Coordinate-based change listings

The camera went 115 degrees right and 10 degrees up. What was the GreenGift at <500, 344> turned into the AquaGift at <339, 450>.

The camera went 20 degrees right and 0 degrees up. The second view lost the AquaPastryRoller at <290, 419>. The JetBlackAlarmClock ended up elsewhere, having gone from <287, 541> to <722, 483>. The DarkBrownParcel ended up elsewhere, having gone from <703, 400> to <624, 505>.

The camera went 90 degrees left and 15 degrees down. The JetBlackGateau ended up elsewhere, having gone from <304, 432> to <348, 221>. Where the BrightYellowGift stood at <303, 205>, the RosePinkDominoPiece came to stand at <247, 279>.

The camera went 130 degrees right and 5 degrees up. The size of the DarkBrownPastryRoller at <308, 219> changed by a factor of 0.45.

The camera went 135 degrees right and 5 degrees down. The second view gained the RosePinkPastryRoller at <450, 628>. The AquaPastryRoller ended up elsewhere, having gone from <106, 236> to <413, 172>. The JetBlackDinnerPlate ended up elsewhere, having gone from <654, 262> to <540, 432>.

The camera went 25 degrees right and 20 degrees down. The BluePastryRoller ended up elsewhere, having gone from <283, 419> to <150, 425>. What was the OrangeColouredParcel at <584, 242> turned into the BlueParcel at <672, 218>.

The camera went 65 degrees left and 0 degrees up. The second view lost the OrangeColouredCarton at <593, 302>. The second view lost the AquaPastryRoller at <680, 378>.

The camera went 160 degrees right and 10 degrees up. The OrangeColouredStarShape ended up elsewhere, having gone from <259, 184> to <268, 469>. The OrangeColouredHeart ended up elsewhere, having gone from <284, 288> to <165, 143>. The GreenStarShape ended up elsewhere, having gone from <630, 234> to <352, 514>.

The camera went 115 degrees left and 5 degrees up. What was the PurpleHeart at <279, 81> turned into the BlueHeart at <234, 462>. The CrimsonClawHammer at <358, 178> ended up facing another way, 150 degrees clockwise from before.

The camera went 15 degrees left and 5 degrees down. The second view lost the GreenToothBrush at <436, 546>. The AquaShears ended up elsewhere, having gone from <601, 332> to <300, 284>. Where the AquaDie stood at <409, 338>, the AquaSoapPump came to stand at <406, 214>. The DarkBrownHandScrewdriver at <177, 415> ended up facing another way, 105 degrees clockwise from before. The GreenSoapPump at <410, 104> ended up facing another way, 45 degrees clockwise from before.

**What you will do**: Copy the lines above, please. Keep them exact.

**Solution**:
The camera went 115 degrees right and 10 degrees up. What was the GreenGift at <500, 344> turned into the AquaGift at <339, 450>.

The camera went 20 degrees right and 0 degrees up. The second view lost the AquaPastryRoller at <290, 419>. The JetBlackAlarmClock ended up elsewhere, having gone from <287, 541> to <722, 483>. The DarkBrownParcel ended up elsewhere, having gone from <703, 400> to <624, 505>.

The camera went 90 degrees left and 15 degrees down. The JetBlackGateau ended up elsewhere, having gone from <304, 432> to <348, 221>. Where the BrightYellowGift stood at <303, 205>, the RosePinkDominoPiece came to stand at <247, 279>.

The camera went 130 degrees right and 5 degrees up. The size of the DarkBrownPastryRoller at <308, 219> changed by a factor of 0.45.

The camera went 135 degrees right and 5 degrees down. The second view gained the RosePinkPastryRoller at <450, 628>. The AquaPastryRoller ended up elsewhere, having gone from <106, 236> to <413, 172>. The JetBlackDinnerPlate ended up elsewhere, having gone from <654, 262> to <540, 432>.

The camera went 25 degrees right and 20 degrees down. The BluePastryRoller ended up elsewhere, having gone from <283, 419> to <150, 425>. What was the OrangeColouredParcel at <584, 242> turned into the BlueParcel at <672, 218>.

The camera went 65 degrees left and 0 degrees up. The second view lost the OrangeColouredCarton at <593, 302>. The second view lost the AquaPastryRoller at <680, 378>.

The camera went 160 degrees right and 10 degrees up. The OrangeColouredStarShape ended up elsewhere, having gone from <259, 184> to <268, 469>. The OrangeColouredHeart ended up elsewhere, having gone from <284, 288> to <165, 143>. The GreenStarShape ended up elsewhere, having gone from <630, 234> to <352, 514>.

The camera went 115 degrees left and 5 degrees up. What was the PurpleHeart at <279, 81> turned into the BlueHeart at <234, 462>. The CrimsonClawHammer at <358, 178> ended up facing another way, 150 degrees clockwise from before.

The camera went 15 degrees left and 5 degrees down. The second view lost the GreenToothBrush at <436, 546>. The AquaShears ended up elsewhere, having gone from <601, 332> to <300, 284>. Where the AquaDie stood at <409, 338>, the AquaSoapPump came to stand at <406, 214>. The DarkBrownHandScrewdriver at <177, 415> ended up facing another way, 105 degrees clockwise from before. The GreenSoapPump at <410, 104> ended up facing another way, 45 degrees clockwise from before.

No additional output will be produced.